[Extracted records]
--------------------

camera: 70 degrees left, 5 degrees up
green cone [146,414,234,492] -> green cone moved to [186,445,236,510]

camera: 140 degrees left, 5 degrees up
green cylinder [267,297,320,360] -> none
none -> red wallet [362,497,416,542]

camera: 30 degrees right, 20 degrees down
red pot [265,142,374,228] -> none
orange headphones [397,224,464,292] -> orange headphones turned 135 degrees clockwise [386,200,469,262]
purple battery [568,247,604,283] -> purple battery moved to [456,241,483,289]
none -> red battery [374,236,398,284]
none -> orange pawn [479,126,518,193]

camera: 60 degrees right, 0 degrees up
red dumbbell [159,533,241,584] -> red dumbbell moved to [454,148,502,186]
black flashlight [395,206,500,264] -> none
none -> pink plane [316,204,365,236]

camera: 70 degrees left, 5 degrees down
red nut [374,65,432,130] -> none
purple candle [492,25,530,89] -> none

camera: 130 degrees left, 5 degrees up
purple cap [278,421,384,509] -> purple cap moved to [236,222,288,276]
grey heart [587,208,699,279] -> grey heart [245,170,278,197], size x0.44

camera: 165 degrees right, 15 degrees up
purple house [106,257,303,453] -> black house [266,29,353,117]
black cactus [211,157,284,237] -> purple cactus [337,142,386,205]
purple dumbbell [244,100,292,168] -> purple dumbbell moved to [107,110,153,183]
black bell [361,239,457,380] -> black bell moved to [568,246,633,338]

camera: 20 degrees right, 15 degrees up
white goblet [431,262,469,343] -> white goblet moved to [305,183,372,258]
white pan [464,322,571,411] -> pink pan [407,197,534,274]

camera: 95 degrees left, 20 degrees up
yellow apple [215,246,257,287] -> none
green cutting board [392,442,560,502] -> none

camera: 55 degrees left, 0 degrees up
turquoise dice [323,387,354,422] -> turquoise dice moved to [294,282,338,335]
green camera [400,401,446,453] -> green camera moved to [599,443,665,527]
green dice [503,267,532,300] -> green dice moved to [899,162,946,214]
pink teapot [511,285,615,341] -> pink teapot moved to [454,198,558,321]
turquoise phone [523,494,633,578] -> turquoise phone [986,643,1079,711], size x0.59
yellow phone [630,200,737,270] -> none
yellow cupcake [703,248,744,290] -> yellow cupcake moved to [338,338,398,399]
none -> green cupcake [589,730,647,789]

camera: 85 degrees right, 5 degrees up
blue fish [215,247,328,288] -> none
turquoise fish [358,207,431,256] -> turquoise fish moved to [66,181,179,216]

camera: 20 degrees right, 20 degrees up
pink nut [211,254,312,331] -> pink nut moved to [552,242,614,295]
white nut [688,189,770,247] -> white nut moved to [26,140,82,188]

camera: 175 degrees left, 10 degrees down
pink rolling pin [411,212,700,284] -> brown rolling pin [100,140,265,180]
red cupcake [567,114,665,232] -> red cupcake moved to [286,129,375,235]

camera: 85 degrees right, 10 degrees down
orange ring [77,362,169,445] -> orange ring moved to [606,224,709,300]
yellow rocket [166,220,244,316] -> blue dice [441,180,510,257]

--------------------

WORK INSTRUCTIONS – Within the data above, the lines from the one with "green cylinder [267,297,320,360] -> none" to the one with "yellow phone [630,200,737,270] -> none" must be repeated exactly; no other line belongs in the answer.

TASK SOLUTION –
green cylinder [267,297,320,360] -> none
none -> red wallet [362,497,416,542]

camera: 30 degrees right, 20 degrees down
red pot [265,142,374,228] -> none
orange headphones [397,224,464,292] -> orange headphones turned 135 degrees clockwise [386,200,469,262]
purple battery [568,247,604,283] -> purple battery moved to [456,241,483,289]
none -> red battery [374,236,398,284]
none -> orange pawn [479,126,518,193]

camera: 60 degrees right, 0 degrees up
red dumbbell [159,533,241,584] -> red dumbbell moved to [454,148,502,186]
black flashlight [395,206,500,264] -> none
none -> pink plane [316,204,365,236]

camera: 70 degrees left, 5 degrees down
red nut [374,65,432,130] -> none
purple candle [492,25,530,89] -> none

camera: 130 degrees left, 5 degrees up
purple cap [278,421,384,509] -> purple cap moved to [236,222,288,276]
grey heart [587,208,699,279] -> grey heart [245,170,278,197], size x0.44

camera: 165 degrees right, 15 degrees up
purple house [106,257,303,453] -> black house [266,29,353,117]
black cactus [211,157,284,237] -> purple cactus [337,142,386,205]
purple dumbbell [244,100,292,168] -> purple dumbbell moved to [107,110,153,183]
black bell [361,239,457,380] -> black bell moved to [568,246,633,338]

camera: 20 degrees right, 15 degrees up
white goblet [431,262,469,343] -> white goblet moved to [305,183,372,258]
white pan [464,322,571,411] -> pink pan [407,197,534,274]

camera: 95 degrees left, 20 degrees up
yellow apple [215,246,257,287] -> none
green cutting board [392,442,560,502] -> none

camera: 55 degrees left, 0 degrees up
turquoise dice [323,387,354,422] -> turquoise dice moved to [294,282,338,335]
green camera [400,401,446,453] -> green camera moved to [599,443,665,527]
green dice [503,267,532,300] -> green dice moved to [899,162,946,214]
pink teapot [511,285,615,341] -> pink teapot moved to [454,198,558,321]
turquoise phone [523,494,633,578] -> turquoise phone [986,643,1079,711], size x0.59
yellow phone [630,200,737,270] -> none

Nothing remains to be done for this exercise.